[Part of a data file]

▽

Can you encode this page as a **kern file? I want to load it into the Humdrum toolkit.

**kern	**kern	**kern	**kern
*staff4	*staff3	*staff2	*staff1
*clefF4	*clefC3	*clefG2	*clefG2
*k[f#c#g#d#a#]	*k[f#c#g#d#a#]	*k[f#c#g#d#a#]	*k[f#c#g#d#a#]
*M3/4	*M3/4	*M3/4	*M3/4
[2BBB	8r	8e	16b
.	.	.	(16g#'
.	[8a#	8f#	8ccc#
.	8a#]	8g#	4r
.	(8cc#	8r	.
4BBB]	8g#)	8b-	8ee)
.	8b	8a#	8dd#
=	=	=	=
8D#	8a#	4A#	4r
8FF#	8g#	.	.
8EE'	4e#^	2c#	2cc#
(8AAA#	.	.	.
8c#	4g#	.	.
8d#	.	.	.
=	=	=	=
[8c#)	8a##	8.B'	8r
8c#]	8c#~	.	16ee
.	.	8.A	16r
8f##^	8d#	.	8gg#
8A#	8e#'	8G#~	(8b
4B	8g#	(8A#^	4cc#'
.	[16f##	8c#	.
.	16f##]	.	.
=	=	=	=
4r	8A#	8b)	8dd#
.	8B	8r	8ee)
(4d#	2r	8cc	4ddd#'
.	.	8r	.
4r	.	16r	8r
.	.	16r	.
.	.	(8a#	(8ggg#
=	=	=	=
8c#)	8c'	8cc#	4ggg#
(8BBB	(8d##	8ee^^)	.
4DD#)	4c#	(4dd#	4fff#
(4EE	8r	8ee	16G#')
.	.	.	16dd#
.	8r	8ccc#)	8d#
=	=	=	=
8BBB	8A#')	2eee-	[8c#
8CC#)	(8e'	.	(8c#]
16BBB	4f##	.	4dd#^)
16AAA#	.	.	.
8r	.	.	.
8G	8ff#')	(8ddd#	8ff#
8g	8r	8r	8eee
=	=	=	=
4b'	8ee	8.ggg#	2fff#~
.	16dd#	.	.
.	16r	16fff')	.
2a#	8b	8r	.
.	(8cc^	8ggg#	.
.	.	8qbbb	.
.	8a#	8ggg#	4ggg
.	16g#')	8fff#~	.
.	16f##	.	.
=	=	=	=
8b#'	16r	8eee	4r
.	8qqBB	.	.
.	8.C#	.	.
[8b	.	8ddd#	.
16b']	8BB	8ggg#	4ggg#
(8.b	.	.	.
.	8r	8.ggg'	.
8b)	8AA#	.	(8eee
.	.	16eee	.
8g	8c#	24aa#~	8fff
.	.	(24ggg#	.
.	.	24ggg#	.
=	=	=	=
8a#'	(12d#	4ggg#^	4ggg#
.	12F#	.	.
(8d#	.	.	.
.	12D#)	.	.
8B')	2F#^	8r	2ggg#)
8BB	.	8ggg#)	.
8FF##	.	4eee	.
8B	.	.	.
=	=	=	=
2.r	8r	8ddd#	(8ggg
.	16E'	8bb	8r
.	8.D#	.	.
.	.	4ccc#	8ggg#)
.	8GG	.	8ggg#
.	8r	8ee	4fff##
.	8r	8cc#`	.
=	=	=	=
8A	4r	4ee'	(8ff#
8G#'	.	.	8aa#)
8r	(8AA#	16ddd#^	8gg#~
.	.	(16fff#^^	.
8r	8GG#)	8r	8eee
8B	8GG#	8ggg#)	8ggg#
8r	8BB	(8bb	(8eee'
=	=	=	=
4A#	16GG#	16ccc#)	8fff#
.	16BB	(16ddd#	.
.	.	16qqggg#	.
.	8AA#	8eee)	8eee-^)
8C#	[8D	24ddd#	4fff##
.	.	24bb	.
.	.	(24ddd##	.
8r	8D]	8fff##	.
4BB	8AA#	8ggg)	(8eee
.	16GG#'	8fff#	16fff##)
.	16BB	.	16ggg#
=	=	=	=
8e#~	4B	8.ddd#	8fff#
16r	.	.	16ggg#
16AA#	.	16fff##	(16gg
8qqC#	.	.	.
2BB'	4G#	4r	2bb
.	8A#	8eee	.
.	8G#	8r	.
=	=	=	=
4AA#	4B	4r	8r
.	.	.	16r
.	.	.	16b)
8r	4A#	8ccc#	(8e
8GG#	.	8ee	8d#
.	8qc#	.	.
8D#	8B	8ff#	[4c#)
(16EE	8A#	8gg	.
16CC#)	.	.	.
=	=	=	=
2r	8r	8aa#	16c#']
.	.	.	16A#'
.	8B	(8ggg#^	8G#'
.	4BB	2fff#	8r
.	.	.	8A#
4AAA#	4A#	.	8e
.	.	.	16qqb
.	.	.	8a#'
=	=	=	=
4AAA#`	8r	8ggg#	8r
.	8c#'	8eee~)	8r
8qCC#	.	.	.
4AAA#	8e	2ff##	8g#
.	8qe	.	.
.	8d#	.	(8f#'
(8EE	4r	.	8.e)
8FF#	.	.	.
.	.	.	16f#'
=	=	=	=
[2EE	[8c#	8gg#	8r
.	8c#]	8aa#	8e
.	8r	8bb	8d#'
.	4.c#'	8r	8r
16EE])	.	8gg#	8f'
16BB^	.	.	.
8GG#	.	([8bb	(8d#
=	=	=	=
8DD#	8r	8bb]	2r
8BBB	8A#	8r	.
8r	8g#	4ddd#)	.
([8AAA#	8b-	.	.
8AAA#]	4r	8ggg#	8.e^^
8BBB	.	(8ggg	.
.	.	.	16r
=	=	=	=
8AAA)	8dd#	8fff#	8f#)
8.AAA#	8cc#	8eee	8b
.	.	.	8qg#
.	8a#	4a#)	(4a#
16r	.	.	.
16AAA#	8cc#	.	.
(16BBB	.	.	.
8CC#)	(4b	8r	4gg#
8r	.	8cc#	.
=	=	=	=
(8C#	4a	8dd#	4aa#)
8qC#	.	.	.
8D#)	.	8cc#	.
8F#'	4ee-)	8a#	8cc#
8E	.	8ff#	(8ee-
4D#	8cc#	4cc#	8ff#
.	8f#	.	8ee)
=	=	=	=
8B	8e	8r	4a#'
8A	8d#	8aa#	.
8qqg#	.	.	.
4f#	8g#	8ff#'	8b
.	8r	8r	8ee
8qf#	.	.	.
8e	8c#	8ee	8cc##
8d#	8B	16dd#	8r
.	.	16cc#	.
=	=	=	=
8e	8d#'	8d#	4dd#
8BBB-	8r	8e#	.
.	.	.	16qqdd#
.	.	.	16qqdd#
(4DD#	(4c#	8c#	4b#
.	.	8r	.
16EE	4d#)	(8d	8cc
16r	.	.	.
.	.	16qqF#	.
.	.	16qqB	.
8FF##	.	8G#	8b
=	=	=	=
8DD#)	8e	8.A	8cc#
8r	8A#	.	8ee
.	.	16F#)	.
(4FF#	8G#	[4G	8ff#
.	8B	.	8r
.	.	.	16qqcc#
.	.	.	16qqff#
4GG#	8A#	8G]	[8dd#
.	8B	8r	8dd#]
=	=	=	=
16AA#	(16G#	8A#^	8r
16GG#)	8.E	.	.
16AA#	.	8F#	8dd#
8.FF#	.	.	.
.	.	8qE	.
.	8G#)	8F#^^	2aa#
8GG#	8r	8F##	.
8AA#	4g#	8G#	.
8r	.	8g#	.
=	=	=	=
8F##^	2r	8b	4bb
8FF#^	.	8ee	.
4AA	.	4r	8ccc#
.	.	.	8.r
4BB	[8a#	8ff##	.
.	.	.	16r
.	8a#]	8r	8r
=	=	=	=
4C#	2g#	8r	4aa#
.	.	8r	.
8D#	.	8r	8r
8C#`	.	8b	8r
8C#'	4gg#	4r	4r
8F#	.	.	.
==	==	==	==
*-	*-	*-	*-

△

*Brief*
In the listing, how many lines contain the string "kern"? Reply with the number only.

*Final result*
2